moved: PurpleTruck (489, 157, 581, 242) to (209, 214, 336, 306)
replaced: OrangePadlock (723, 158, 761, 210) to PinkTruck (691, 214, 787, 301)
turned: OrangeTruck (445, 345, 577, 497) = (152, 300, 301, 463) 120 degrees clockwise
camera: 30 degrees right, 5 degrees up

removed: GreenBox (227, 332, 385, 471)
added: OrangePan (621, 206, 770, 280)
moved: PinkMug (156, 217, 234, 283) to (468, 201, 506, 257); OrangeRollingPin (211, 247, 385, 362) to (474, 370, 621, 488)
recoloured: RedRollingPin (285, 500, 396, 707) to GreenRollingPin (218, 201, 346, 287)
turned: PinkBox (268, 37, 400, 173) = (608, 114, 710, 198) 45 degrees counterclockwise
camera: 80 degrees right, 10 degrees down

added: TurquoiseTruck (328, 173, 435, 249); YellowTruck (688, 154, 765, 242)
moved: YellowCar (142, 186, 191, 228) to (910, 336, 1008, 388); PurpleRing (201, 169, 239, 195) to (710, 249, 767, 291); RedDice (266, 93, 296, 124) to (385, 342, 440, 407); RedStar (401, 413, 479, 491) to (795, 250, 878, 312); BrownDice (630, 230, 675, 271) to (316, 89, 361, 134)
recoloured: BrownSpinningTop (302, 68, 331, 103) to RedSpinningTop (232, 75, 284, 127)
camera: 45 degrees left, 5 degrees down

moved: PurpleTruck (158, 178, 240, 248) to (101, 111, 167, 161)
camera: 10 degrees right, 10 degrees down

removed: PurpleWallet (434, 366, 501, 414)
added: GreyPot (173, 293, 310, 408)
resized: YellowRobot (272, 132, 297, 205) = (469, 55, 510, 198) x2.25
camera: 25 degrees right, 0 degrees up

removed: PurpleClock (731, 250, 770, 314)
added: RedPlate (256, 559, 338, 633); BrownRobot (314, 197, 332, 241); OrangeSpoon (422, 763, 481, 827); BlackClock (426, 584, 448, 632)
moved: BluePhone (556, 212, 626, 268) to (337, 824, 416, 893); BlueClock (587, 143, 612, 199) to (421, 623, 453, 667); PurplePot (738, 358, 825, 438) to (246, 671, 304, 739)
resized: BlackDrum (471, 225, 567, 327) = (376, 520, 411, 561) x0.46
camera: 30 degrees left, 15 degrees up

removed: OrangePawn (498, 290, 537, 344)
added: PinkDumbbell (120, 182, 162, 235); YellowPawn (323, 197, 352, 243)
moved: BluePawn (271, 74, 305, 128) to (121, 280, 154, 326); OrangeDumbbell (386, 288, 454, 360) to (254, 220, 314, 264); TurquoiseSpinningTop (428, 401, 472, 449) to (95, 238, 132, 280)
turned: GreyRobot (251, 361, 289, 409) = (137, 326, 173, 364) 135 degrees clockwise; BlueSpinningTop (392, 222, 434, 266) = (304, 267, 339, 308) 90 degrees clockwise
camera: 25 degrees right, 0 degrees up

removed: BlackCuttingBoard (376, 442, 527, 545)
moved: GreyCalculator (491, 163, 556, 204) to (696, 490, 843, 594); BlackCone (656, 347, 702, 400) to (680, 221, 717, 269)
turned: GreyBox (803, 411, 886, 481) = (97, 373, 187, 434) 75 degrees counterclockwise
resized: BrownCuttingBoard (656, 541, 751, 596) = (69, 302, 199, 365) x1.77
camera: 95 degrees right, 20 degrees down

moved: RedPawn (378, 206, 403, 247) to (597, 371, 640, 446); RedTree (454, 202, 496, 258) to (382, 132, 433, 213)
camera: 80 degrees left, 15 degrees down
______
# Action item
The word "added" is the filter: copy every line of the listing above that contains it.

# Finished exercise
added: OrangePan (621, 206, 770, 280)
added: TurquoiseTruck (328, 173, 435, 249); YellowTruck (688, 154, 765, 242)
added: GreyPot (173, 293, 310, 408)
added: RedPlate (256, 559, 338, 633); BrownRobot (314, 197, 332, 241); OrangeSpoon (422, 763, 481, 827); BlackClock (426, 584, 448, 632)
added: PinkDumbbell (120, 182, 162, 235); YellowPawn (323, 197, 352, 243)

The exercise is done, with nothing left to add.